- **What the task asks**:
Every entry below should be repeated exactly; the pictures should not.

- **Extracted material**:
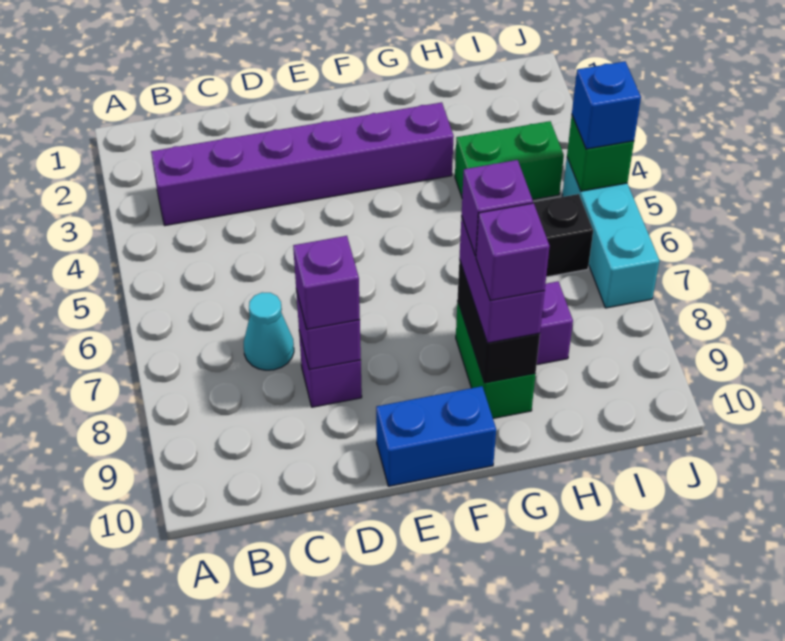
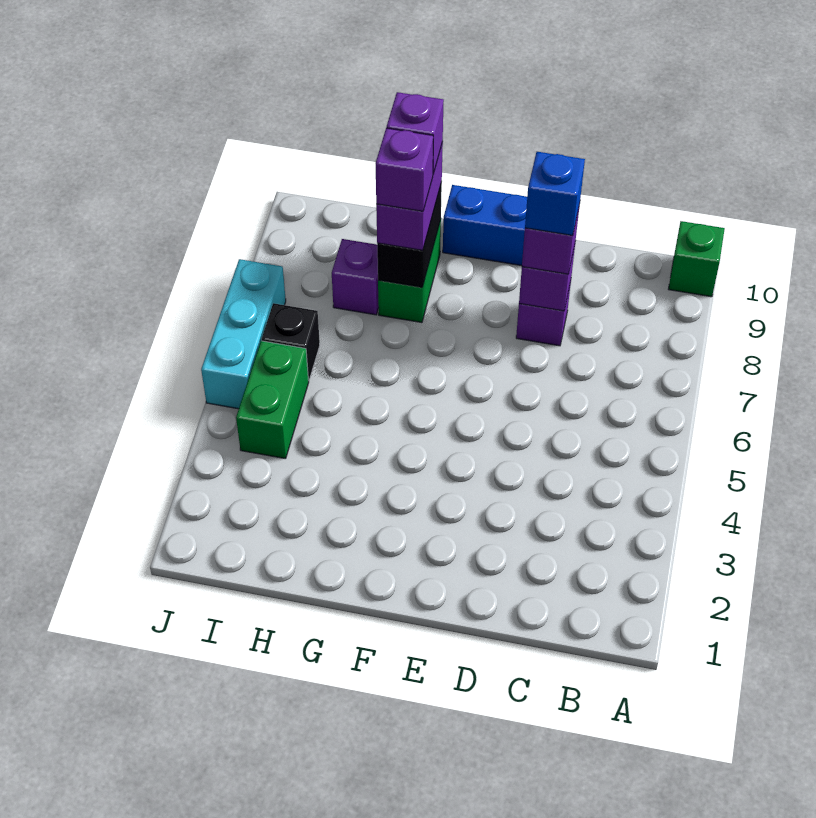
purple brick B3:G3 level 1 -> none
cyan cone C7 level 1 -> none
green brick H4:I4 level 1 -> green brick I4:I5 level 1
green brick J5 level 2 -> green brick A10 level 1
blue brick J5 level 3 -> blue brick D8 level 4

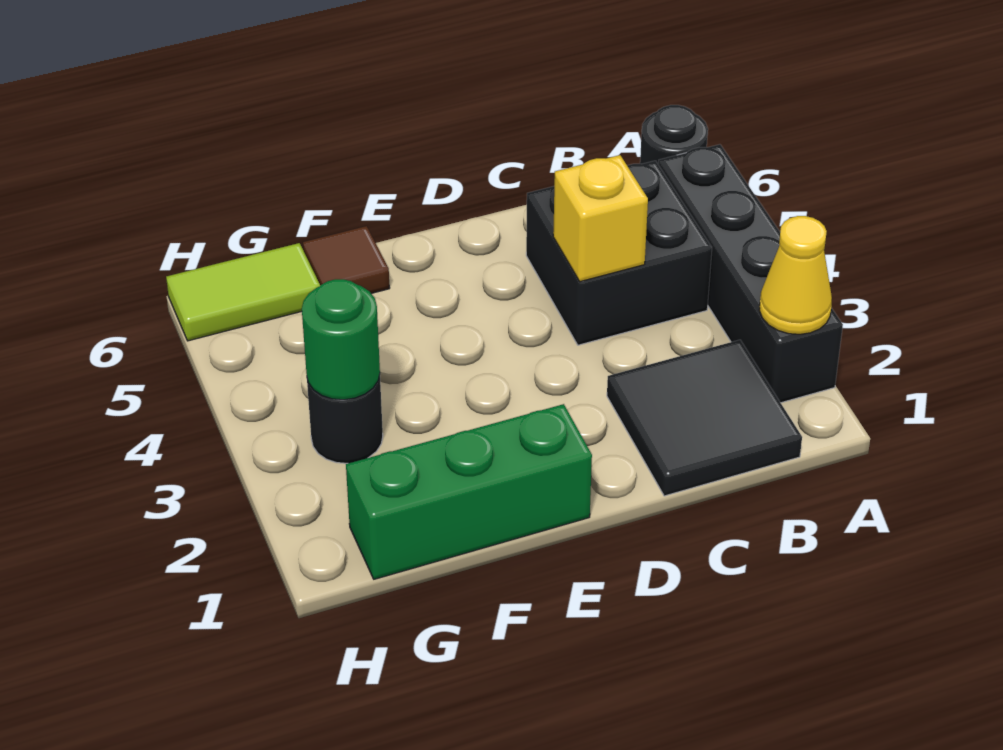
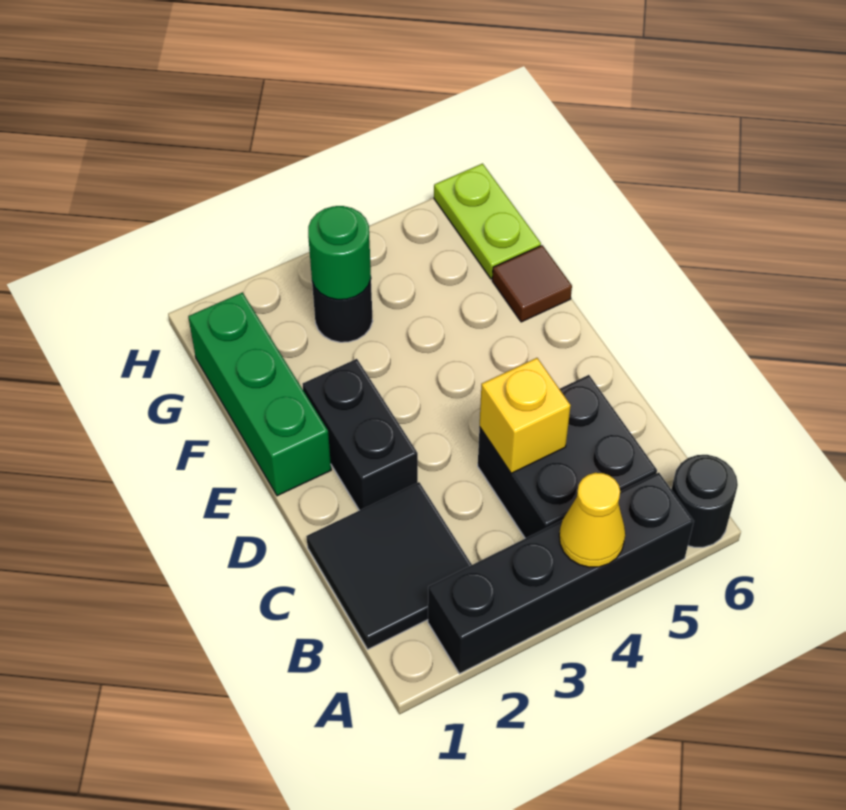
yellow cone A2 level 2 -> yellow cone A4 level 2
none -> black brick D2:E2 level 1
lime tile G6:H6 level 1 -> lime plate G6:H6 level 1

- **Reply to the task**:
purple brick B3:G3 level 1 -> none
cyan cone C7 level 1 -> none
green brick H4:I4 level 1 -> green brick I4:I5 level 1
green brick J5 level 2 -> green brick A10 level 1
blue brick J5 level 3 -> blue brick D8 level 4

yellow cone A2 level 2 -> yellow cone A4 level 2
none -> black brick D2:E2 level 1
lime tile G6:H6 level 1 -> lime plate G6:H6 level 1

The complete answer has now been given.